Among the entries below, one line contains "yellow capsule: 2 -> 1" and another contains "red brush: 2 -> 3". Transcribe those two lines and every line between them, exactly.

» **MATERIAL PROVIDED**
——

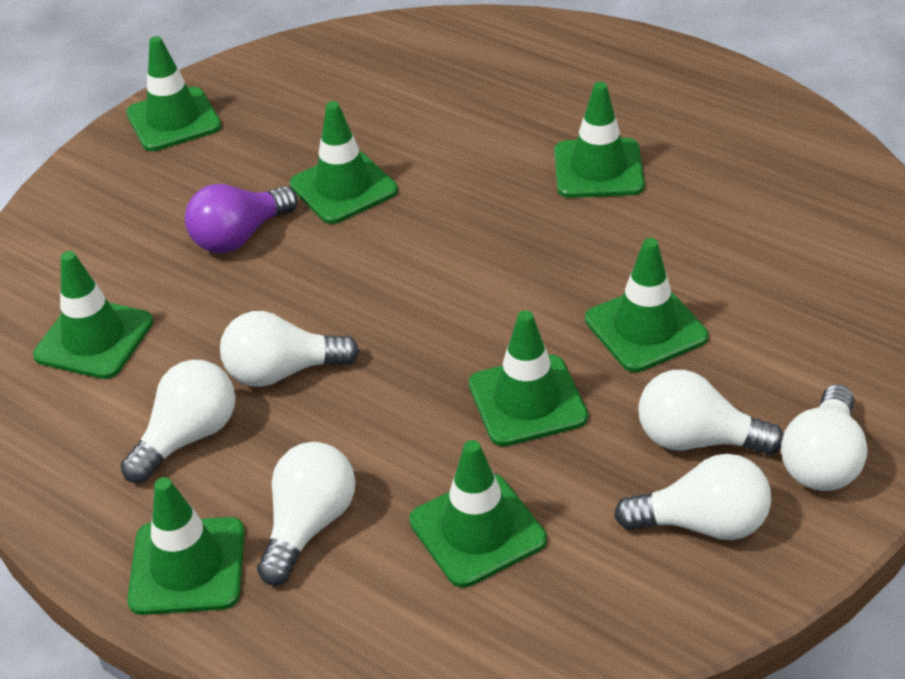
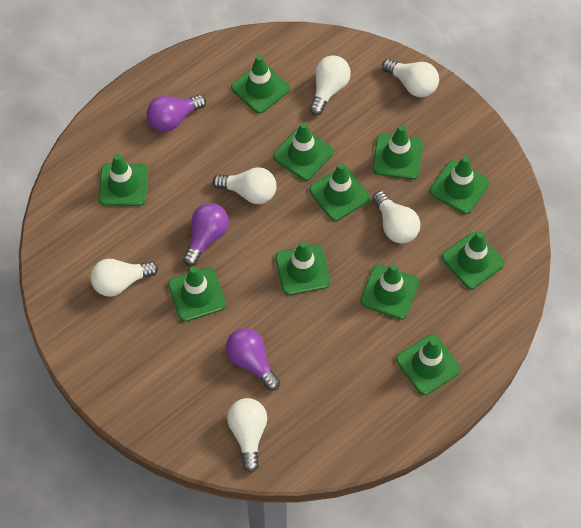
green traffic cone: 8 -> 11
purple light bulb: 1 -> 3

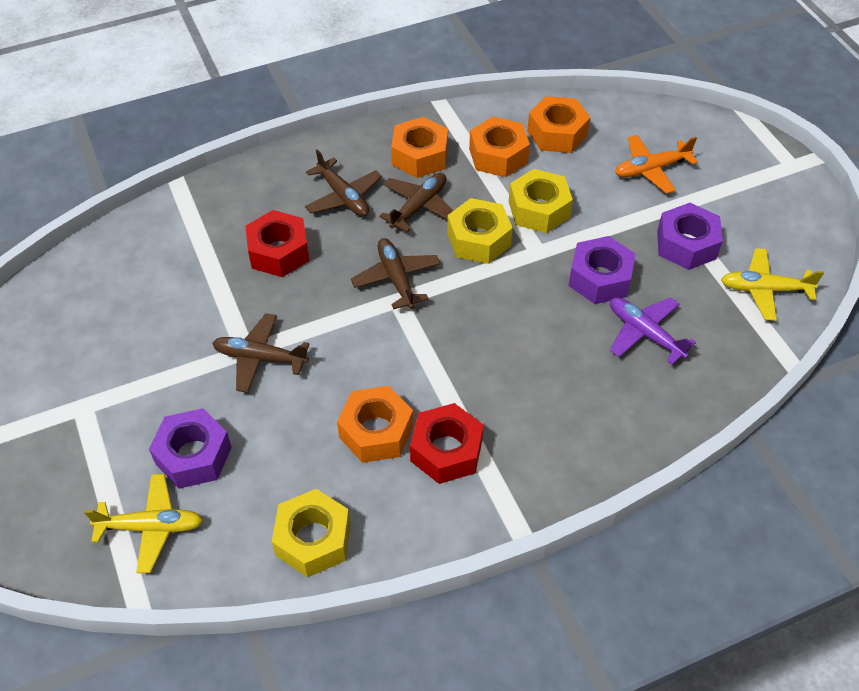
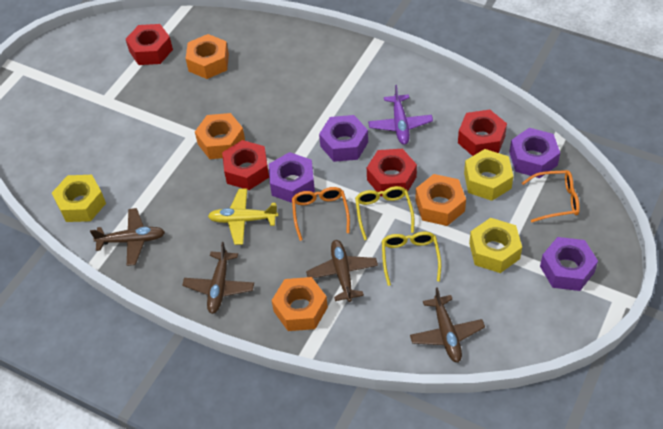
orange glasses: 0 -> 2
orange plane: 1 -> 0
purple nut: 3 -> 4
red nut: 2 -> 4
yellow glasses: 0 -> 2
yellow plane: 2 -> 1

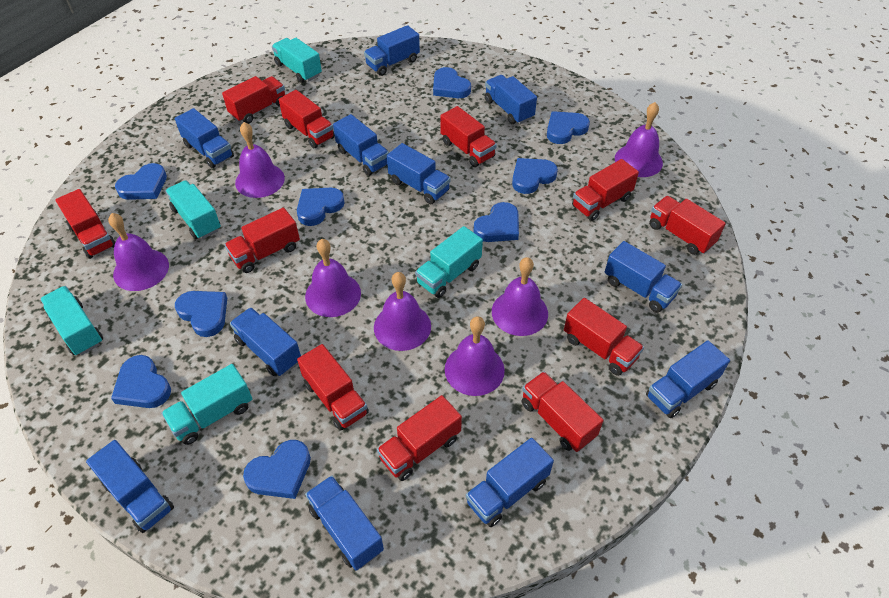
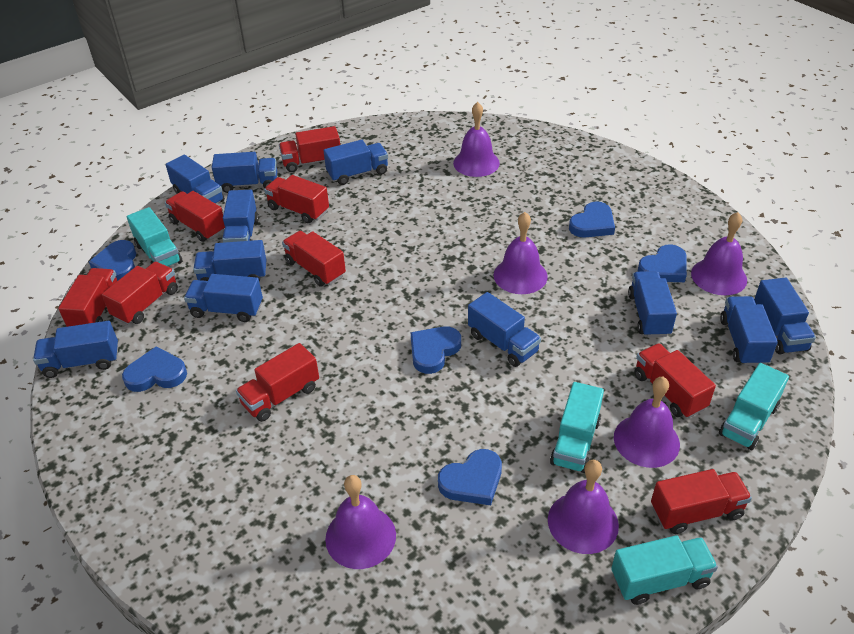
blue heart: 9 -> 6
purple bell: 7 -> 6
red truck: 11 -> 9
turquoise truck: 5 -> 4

——

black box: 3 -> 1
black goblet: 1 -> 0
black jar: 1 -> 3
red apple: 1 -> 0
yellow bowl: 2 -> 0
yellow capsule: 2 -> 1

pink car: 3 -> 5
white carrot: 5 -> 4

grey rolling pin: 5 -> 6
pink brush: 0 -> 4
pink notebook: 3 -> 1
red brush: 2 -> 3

——

» **EXPECTED ANSWER**
yellow capsule: 2 -> 1

pink car: 3 -> 5
white carrot: 5 -> 4

grey rolling pin: 5 -> 6
pink brush: 0 -> 4
pink notebook: 3 -> 1
red brush: 2 -> 3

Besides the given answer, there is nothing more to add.